**Extracted information:**
--- --- ---
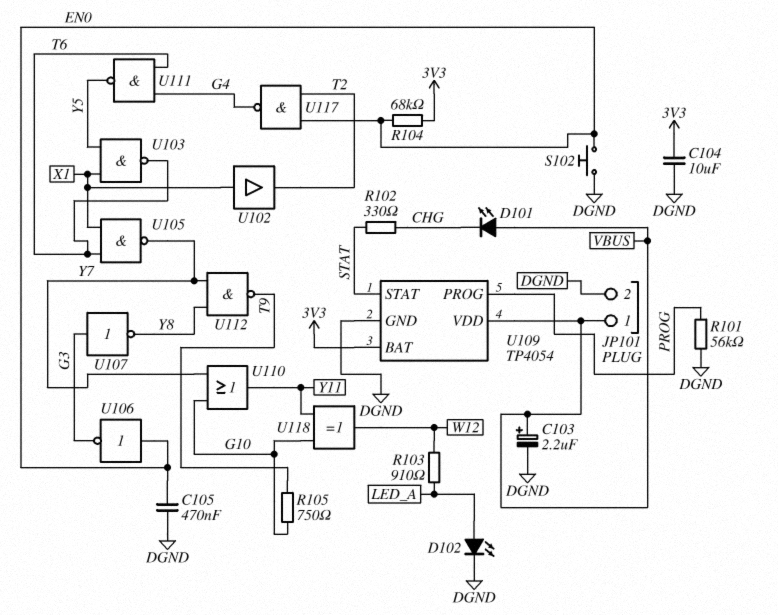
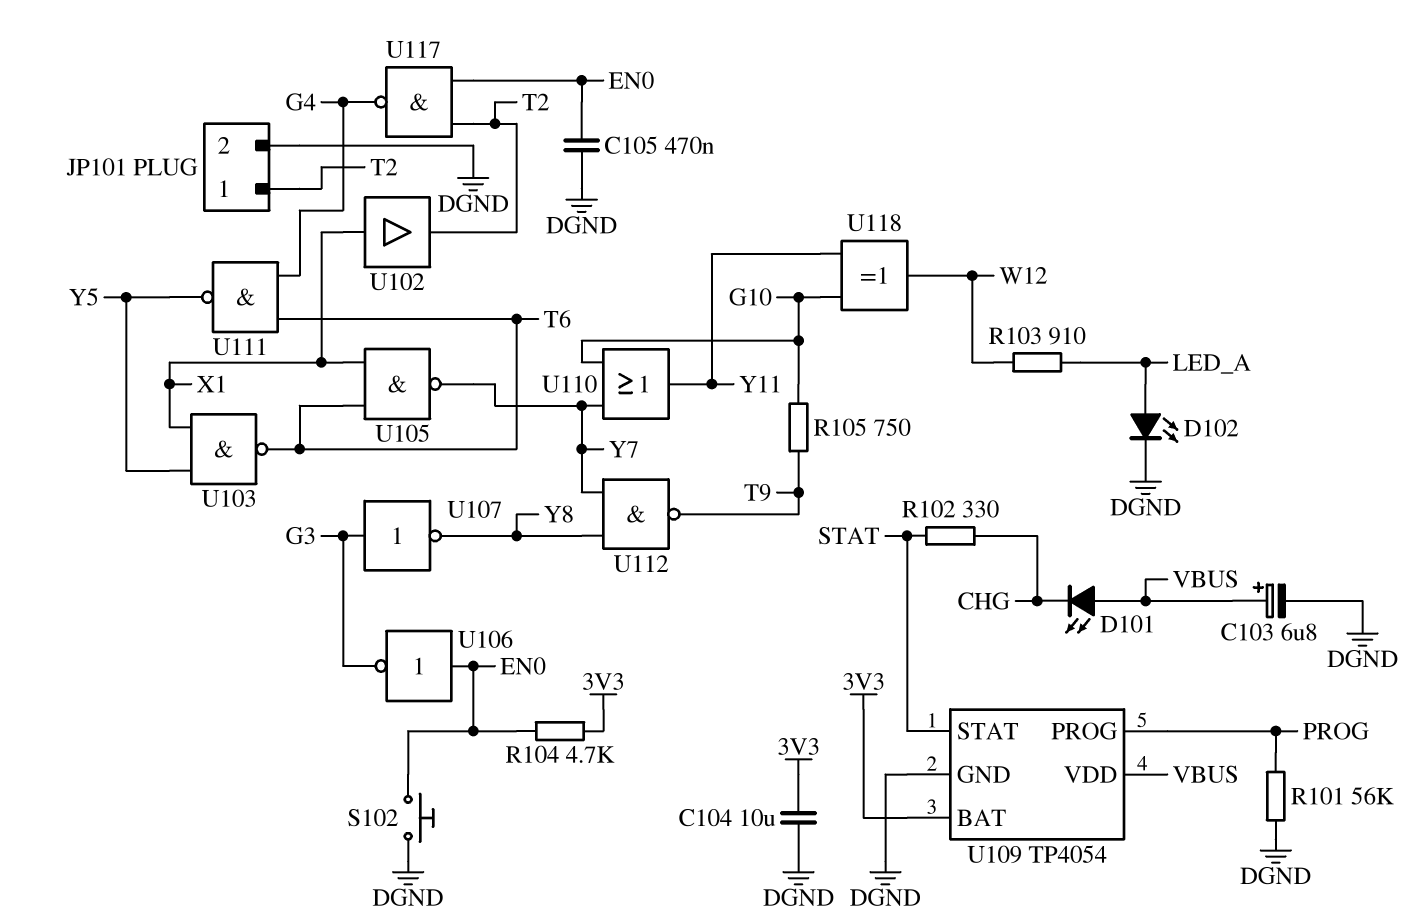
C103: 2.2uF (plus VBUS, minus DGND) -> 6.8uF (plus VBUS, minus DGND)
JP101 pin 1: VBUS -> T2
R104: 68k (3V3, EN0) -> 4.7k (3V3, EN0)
--- --- ---
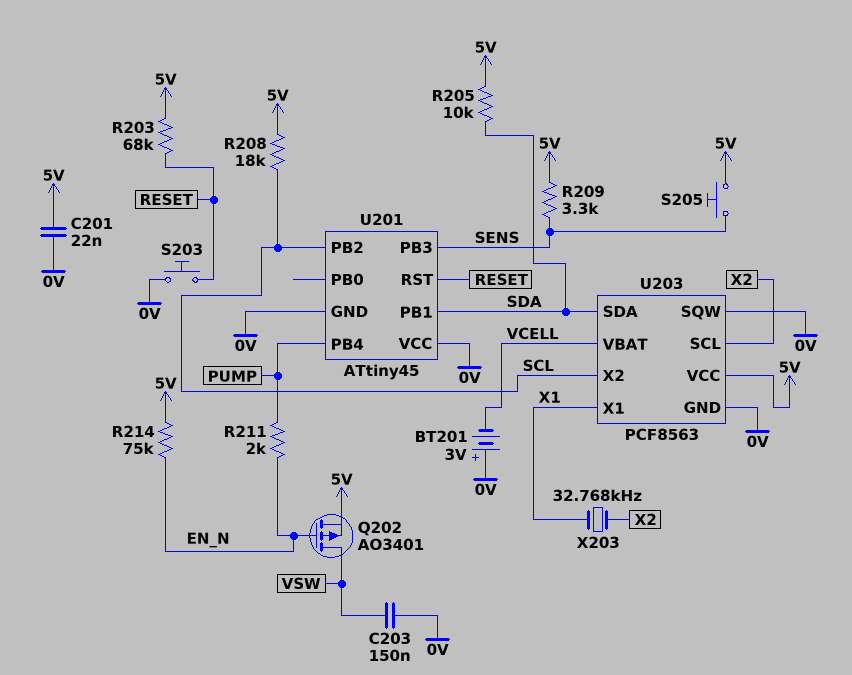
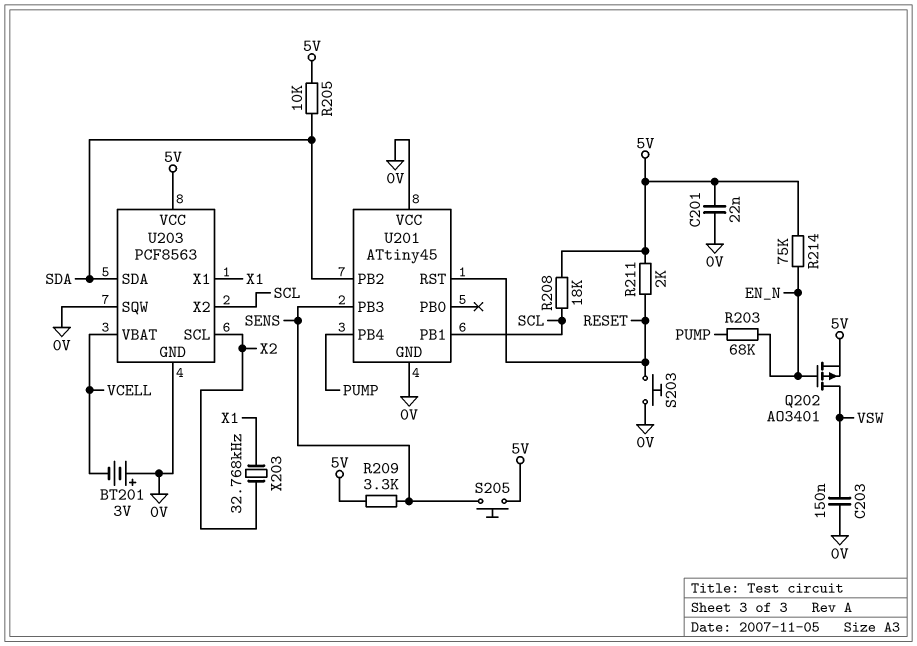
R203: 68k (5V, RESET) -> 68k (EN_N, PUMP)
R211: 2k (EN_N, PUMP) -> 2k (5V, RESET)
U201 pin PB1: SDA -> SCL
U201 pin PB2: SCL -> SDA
--- --- ---
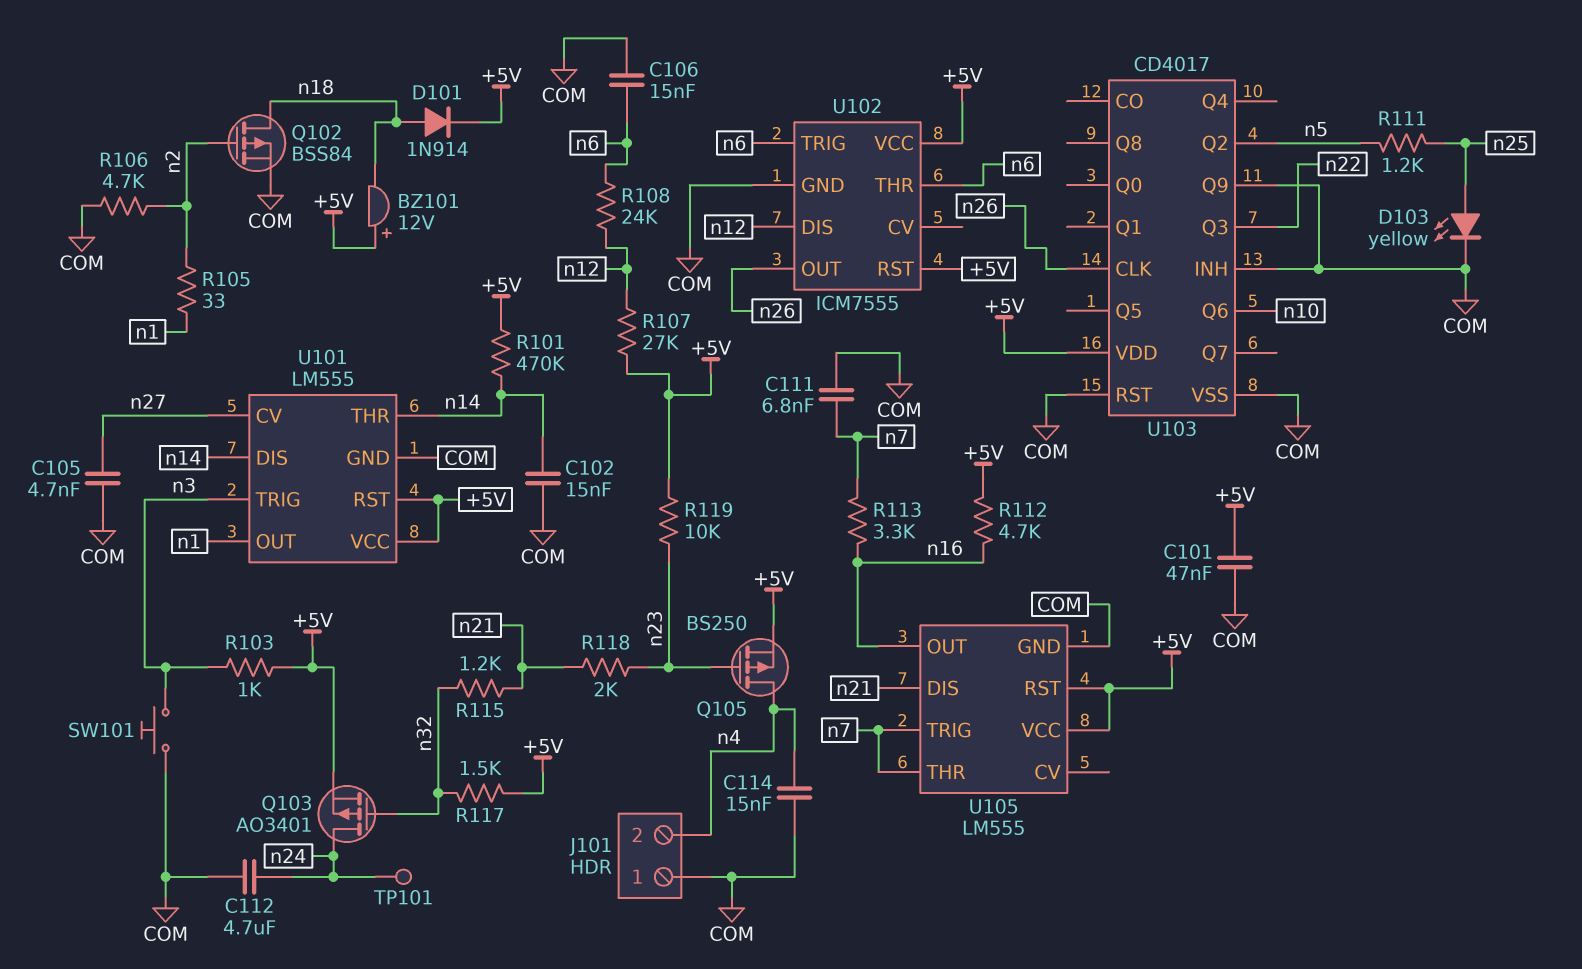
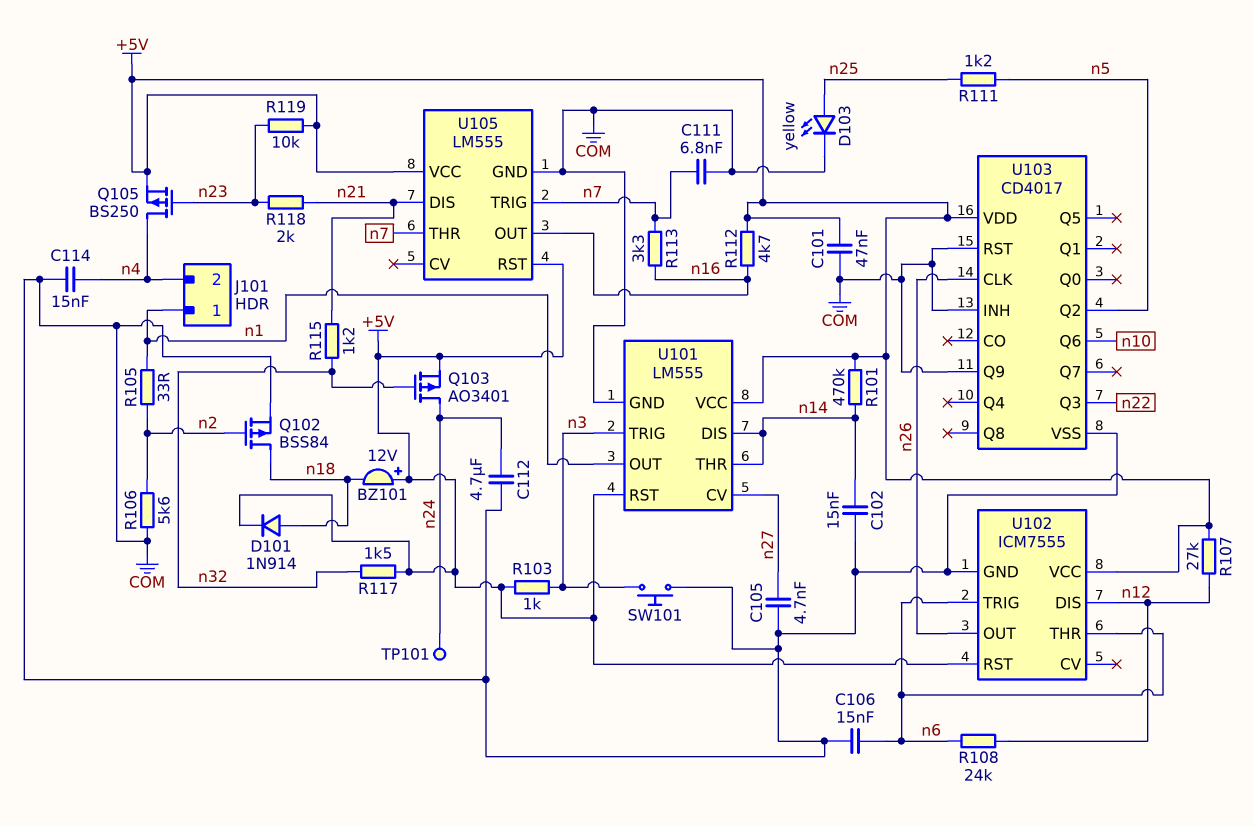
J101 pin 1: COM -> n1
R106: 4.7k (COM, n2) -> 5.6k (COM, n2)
--- --- ---
**Work request:**
From the records above, retype only the lines starting at the line that contains "C103: 2.2uF (plus" and ending at the line that contains "R104: 68k (3V3, EN0) -> 4.7k (3V3, EN0)", both included.

**Response:**
C103: 2.2uF (plus VBUS, minus DGND) -> 6.8uF (plus VBUS, minus DGND)
JP101 pin 1: VBUS -> T2
R104: 68k (3V3, EN0) -> 4.7k (3V3, EN0)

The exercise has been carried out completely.